For the data below, transcribe the part that opens with the line containing "brown 1x2 brick [332,92,380,166]" and closes with the line containing "pink 1x2 plate", exactly and with no pictures.
┌─ Provided information
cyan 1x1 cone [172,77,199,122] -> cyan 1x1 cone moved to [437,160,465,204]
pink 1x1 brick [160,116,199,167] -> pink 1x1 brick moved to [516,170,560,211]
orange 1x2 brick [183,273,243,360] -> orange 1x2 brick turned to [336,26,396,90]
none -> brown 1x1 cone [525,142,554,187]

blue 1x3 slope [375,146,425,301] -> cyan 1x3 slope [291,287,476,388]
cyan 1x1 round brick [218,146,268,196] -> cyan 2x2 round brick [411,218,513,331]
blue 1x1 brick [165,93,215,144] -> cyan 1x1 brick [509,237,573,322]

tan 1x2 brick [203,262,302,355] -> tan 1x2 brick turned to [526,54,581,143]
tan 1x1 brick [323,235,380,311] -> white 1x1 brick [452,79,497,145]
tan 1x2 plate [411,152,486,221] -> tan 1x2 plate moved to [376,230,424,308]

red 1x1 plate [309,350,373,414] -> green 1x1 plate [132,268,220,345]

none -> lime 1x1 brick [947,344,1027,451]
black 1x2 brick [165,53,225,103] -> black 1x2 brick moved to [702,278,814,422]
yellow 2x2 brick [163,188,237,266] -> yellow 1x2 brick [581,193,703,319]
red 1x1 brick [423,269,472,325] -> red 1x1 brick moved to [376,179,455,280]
└─
┌─ Provided information
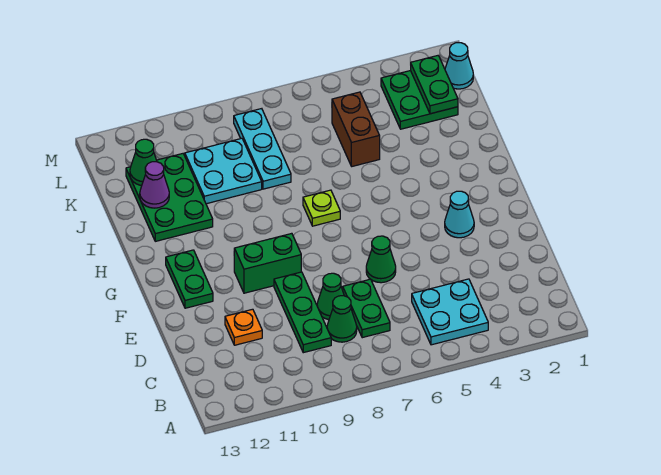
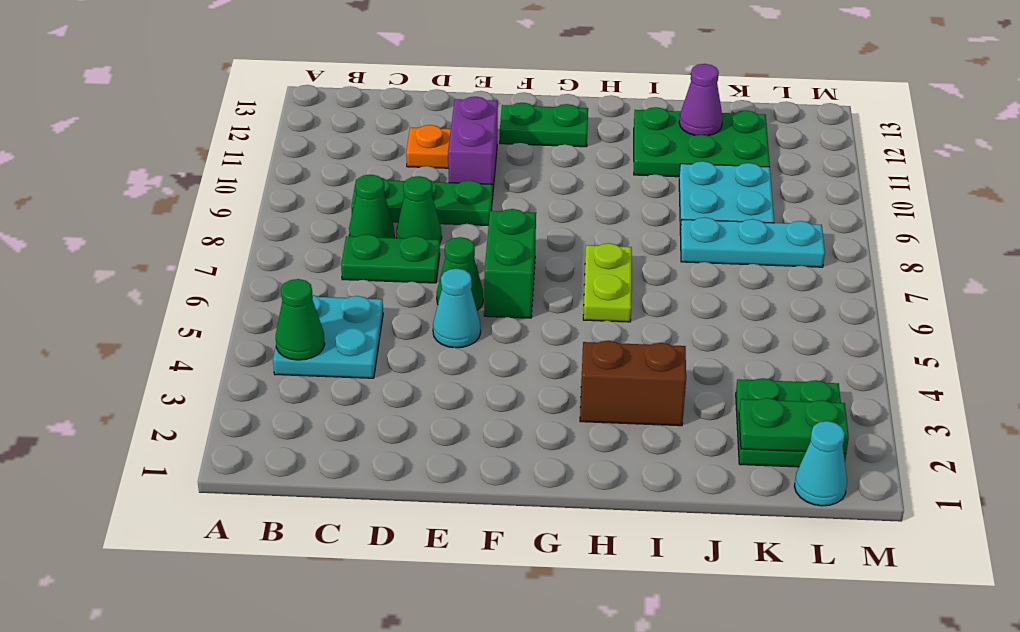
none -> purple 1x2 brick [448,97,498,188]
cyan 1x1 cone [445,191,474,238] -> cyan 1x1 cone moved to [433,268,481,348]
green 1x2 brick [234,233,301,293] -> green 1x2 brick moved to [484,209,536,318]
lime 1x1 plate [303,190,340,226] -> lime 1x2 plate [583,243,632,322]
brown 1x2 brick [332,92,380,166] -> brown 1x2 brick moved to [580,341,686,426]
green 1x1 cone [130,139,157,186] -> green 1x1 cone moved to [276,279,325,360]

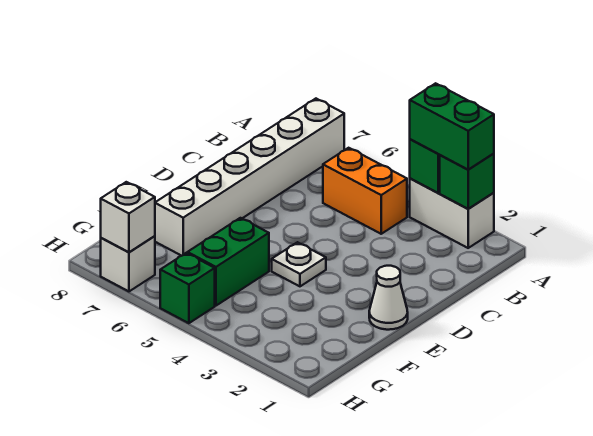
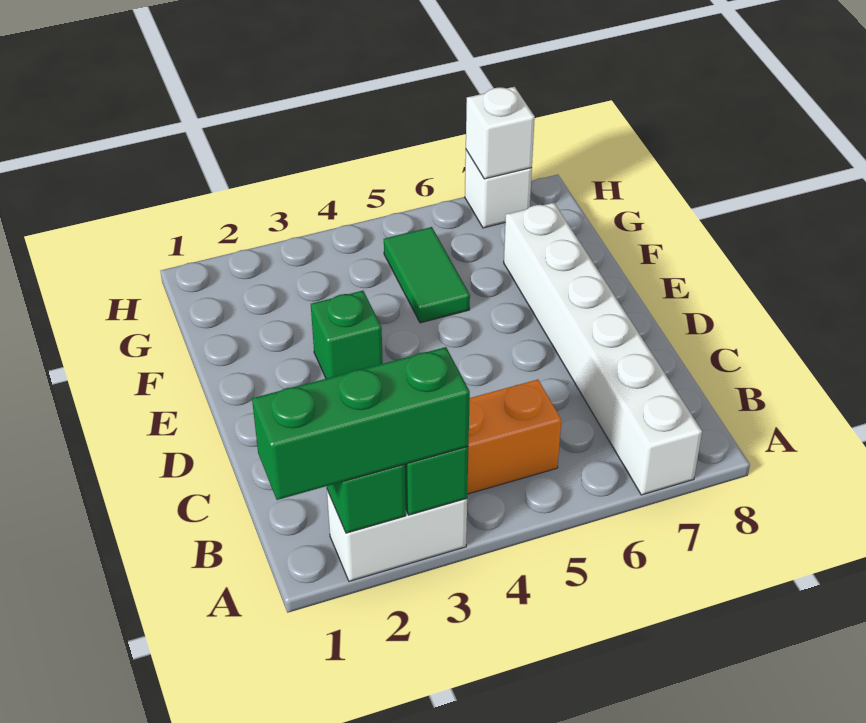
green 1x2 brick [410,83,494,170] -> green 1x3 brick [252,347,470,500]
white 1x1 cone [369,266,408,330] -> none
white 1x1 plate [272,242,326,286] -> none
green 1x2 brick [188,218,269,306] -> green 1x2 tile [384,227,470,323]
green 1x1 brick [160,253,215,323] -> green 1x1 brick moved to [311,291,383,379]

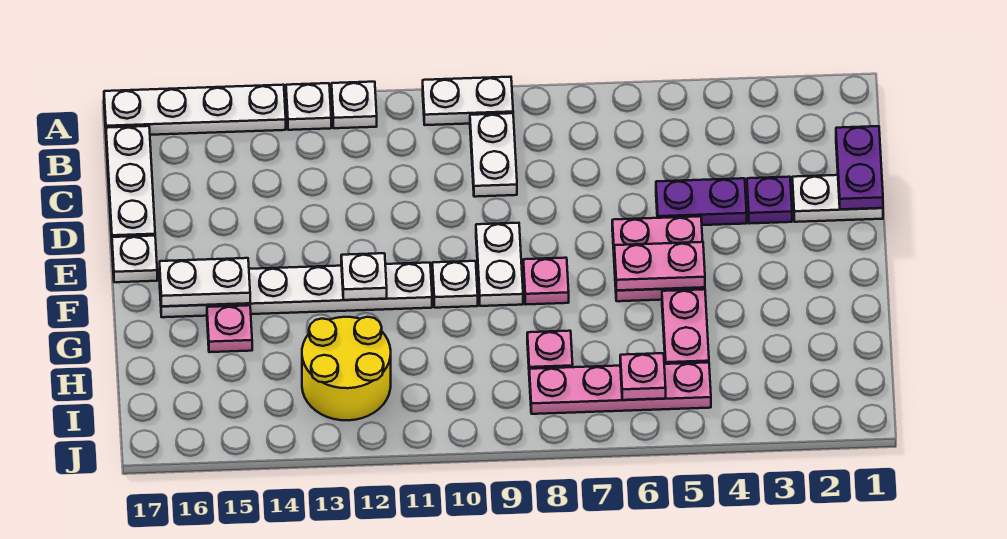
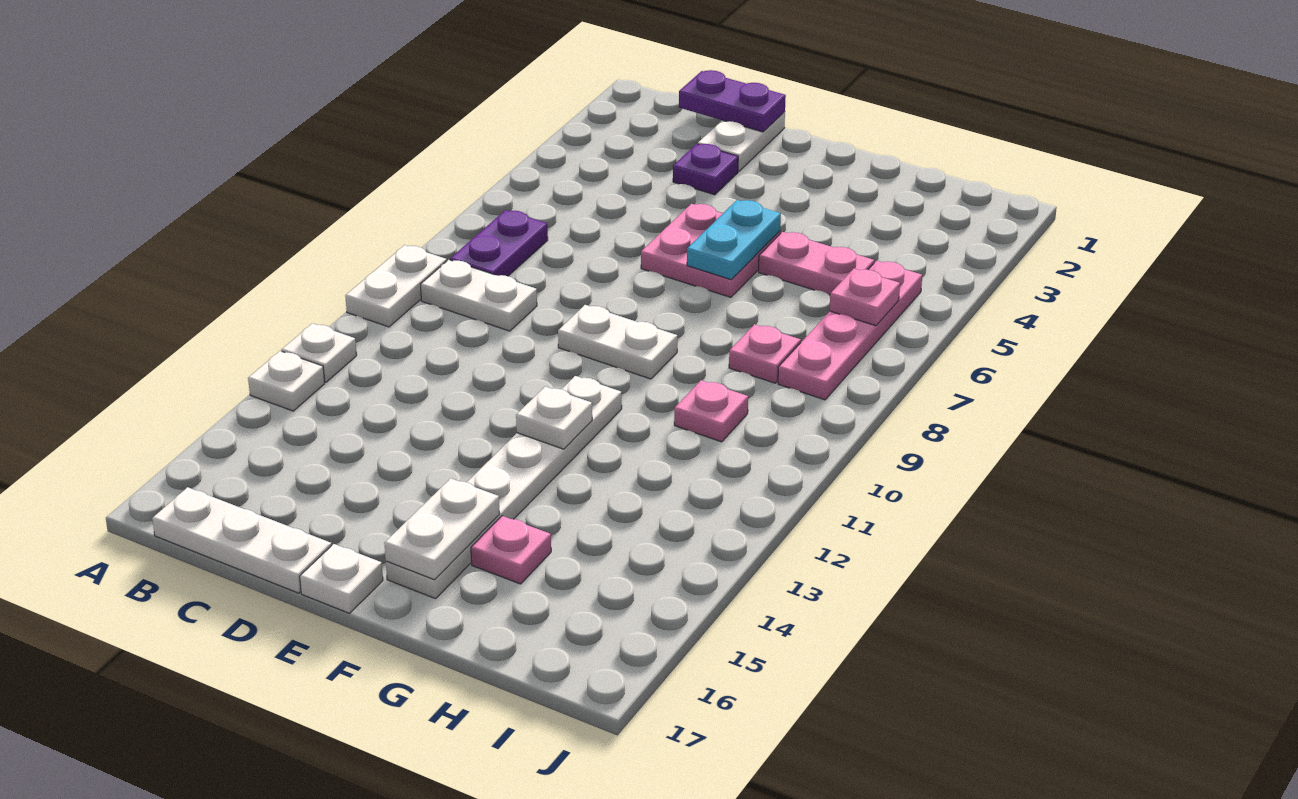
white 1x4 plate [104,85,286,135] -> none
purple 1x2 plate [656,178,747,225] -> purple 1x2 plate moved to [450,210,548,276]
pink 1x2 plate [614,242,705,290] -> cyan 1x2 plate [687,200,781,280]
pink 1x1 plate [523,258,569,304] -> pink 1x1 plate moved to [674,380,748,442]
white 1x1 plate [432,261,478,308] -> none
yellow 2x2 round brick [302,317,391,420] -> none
└─
Output —
brown 1x2 brick [332,92,380,166] -> brown 1x2 brick moved to [580,341,686,426]
green 1x1 cone [130,139,157,186] -> green 1x1 cone moved to [276,279,325,360]

green 1x2 brick [410,83,494,170] -> green 1x3 brick [252,347,470,500]
white 1x1 cone [369,266,408,330] -> none
white 1x1 plate [272,242,326,286] -> none
green 1x2 brick [188,218,269,306] -> green 1x2 tile [384,227,470,323]
green 1x1 brick [160,253,215,323] -> green 1x1 brick moved to [311,291,383,379]

white 1x4 plate [104,85,286,135] -> none
purple 1x2 plate [656,178,747,225] -> purple 1x2 plate moved to [450,210,548,276]
pink 1x2 plate [614,242,705,290] -> cyan 1x2 plate [687,200,781,280]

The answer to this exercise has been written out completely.